==== Exercise materials
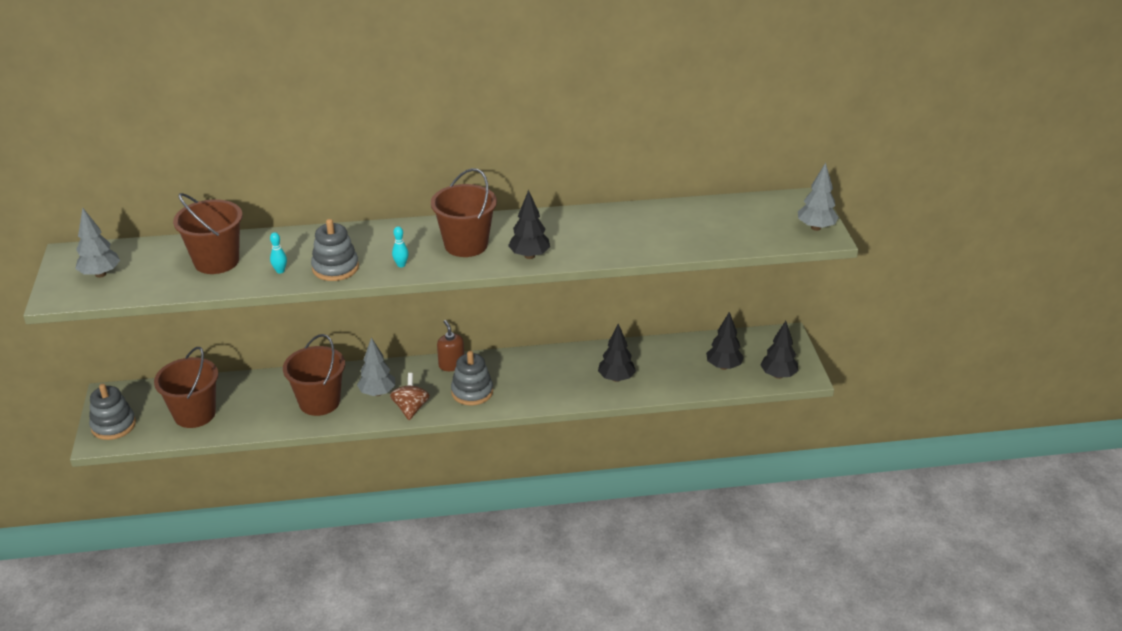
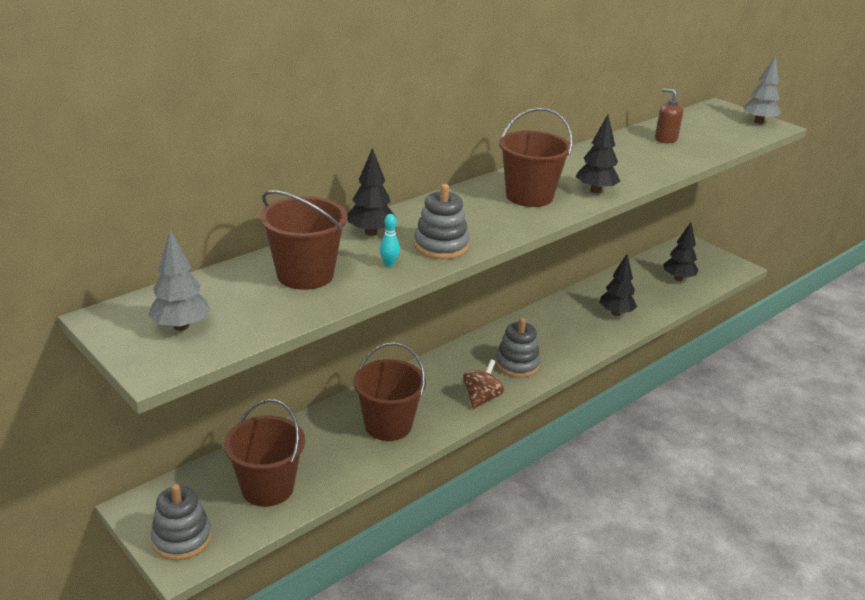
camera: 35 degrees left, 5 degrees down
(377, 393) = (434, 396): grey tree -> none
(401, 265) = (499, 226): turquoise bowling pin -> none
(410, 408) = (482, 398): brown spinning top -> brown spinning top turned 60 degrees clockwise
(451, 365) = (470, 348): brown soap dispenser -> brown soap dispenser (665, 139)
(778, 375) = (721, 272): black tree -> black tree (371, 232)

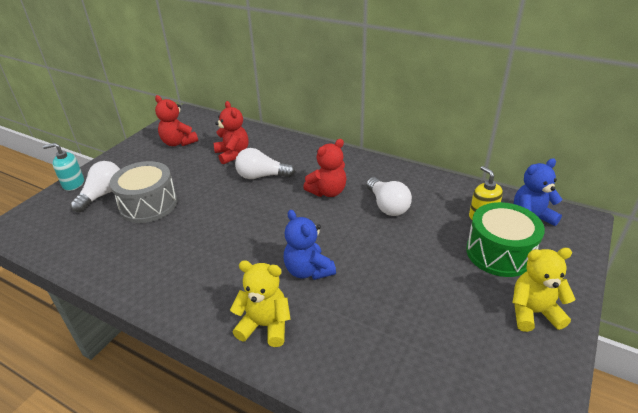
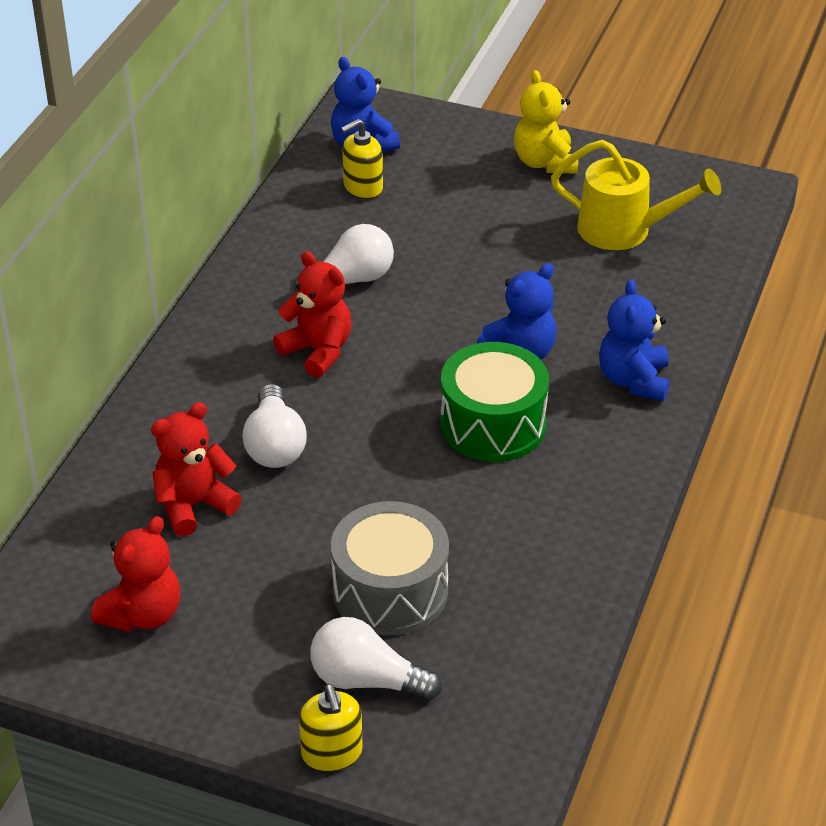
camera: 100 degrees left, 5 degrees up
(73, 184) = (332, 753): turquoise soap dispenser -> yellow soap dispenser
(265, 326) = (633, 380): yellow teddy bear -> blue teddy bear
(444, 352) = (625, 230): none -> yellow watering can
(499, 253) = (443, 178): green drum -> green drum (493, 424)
========
Task directions: Write out the listing word for word, omitting the pictures it holds.

Exercise answer:
camera: 35 degrees left, 5 degrees down
(377, 393) = (434, 396): grey tree -> none
(401, 265) = (499, 226): turquoise bowling pin -> none
(410, 408) = (482, 398): brown spinning top -> brown spinning top turned 60 degrees clockwise
(451, 365) = (470, 348): brown soap dispenser -> brown soap dispenser (665, 139)
(778, 375) = (721, 272): black tree -> black tree (371, 232)

camera: 100 degrees left, 5 degrees up
(73, 184) = (332, 753): turquoise soap dispenser -> yellow soap dispenser
(265, 326) = (633, 380): yellow teddy bear -> blue teddy bear
(444, 352) = (625, 230): none -> yellow watering can
(499, 253) = (443, 178): green drum -> green drum (493, 424)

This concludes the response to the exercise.